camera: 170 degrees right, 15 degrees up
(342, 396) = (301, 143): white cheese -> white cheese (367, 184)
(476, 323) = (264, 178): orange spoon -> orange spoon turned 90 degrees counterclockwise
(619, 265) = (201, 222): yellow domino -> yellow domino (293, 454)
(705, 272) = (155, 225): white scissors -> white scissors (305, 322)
_ _ _ _ _ _ _
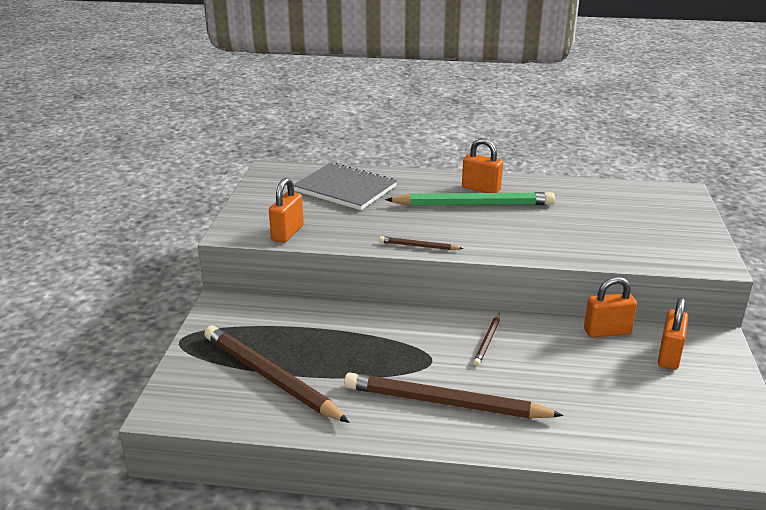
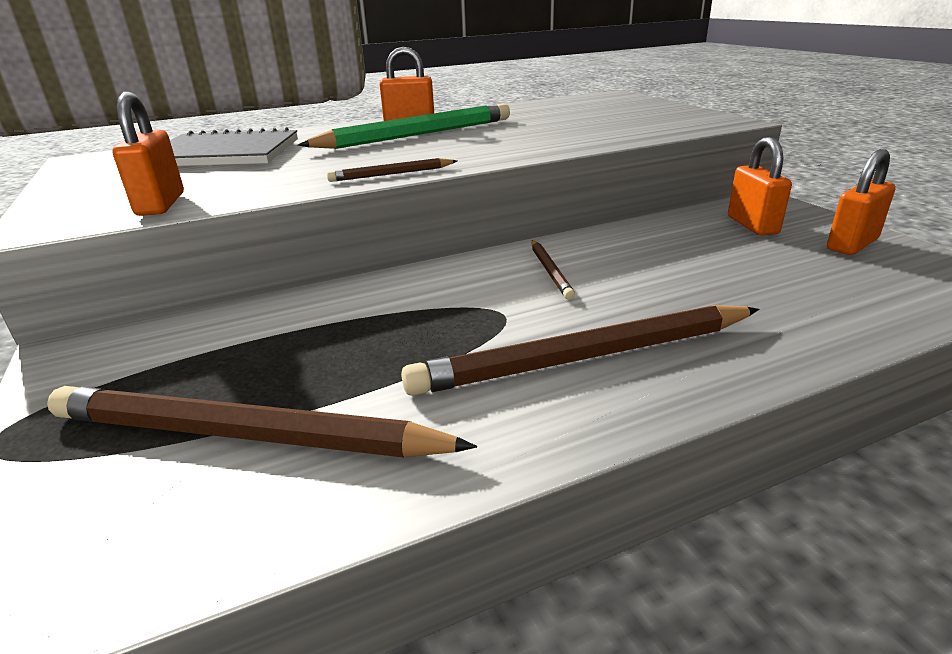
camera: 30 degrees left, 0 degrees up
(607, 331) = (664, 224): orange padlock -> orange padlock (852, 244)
_ _ _ _ _ _ _
> _Exercise_: Return only the stretch of the material above from the line holding "camera: 170 degrees right, 15 degrees up" through the line holding "(705, 272) = (155, 225): white", copied exactly.

> _Solution to the problem_:
camera: 170 degrees right, 15 degrees up
(342, 396) = (301, 143): white cheese -> white cheese (367, 184)
(476, 323) = (264, 178): orange spoon -> orange spoon turned 90 degrees counterclockwise
(619, 265) = (201, 222): yellow domino -> yellow domino (293, 454)
(705, 272) = (155, 225): white scissors -> white scissors (305, 322)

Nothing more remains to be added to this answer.